__WHAT YOU NEED TO DO__. Leave out the pictures, and reproduce exactly the lines from the line containing "white ball: 2 -> 3" through the final line of the entries.

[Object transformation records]
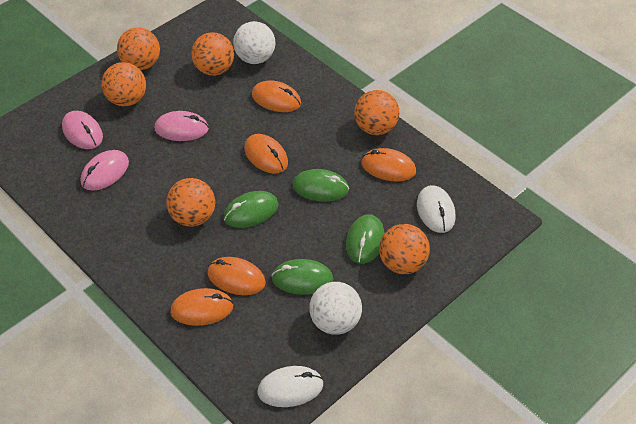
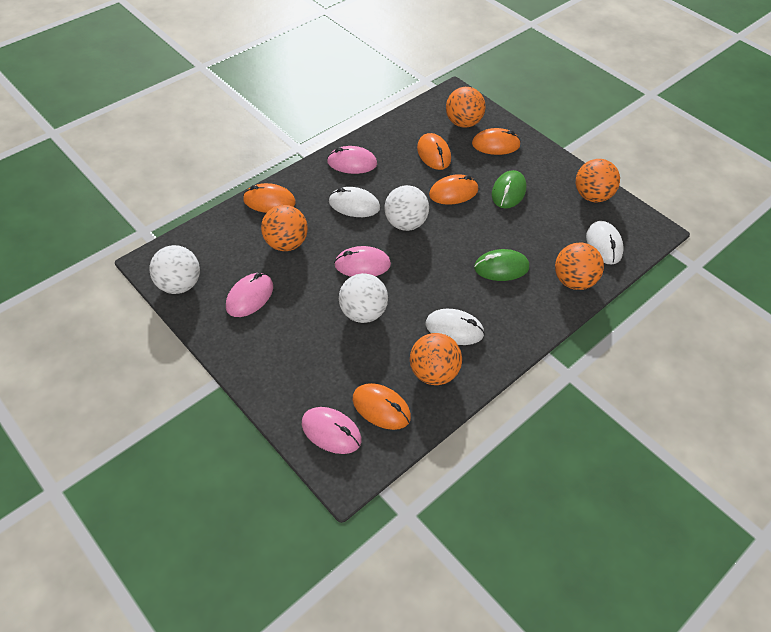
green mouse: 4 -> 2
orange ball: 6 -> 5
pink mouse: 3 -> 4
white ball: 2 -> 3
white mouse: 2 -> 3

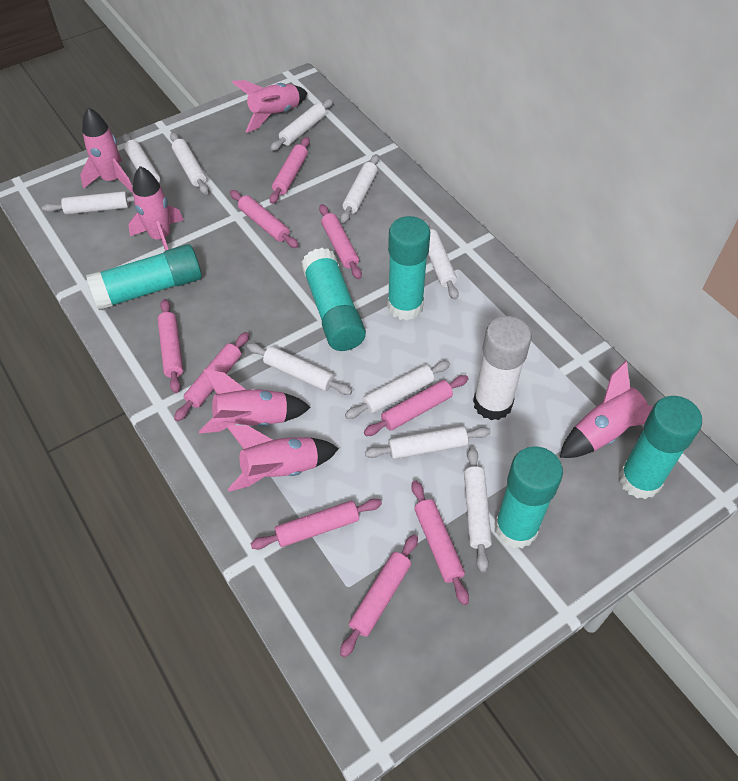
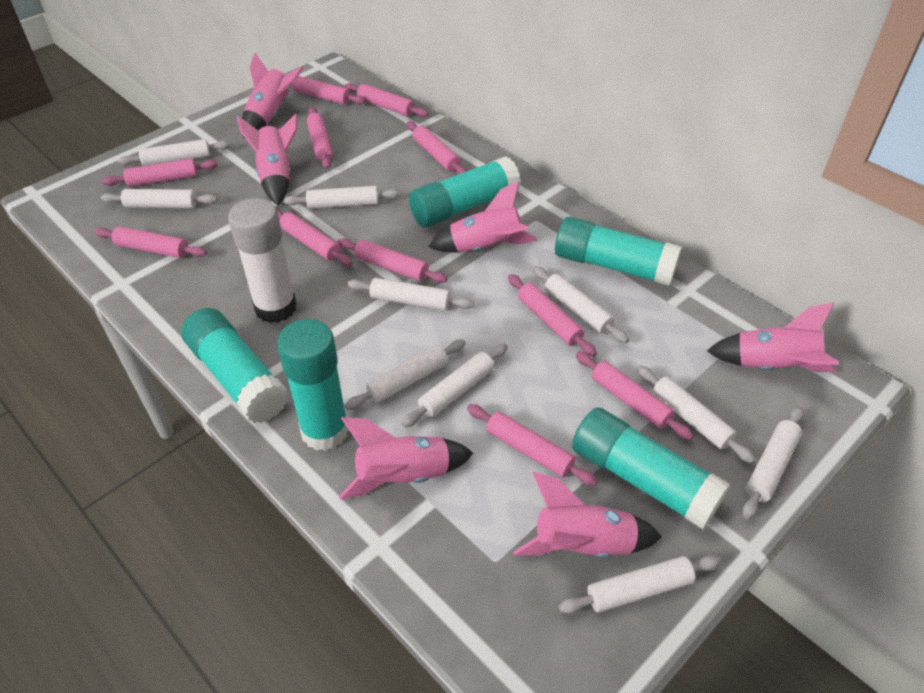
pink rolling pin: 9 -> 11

__OUTPUT__.
white ball: 2 -> 3
white mouse: 2 -> 3

pink rolling pin: 9 -> 11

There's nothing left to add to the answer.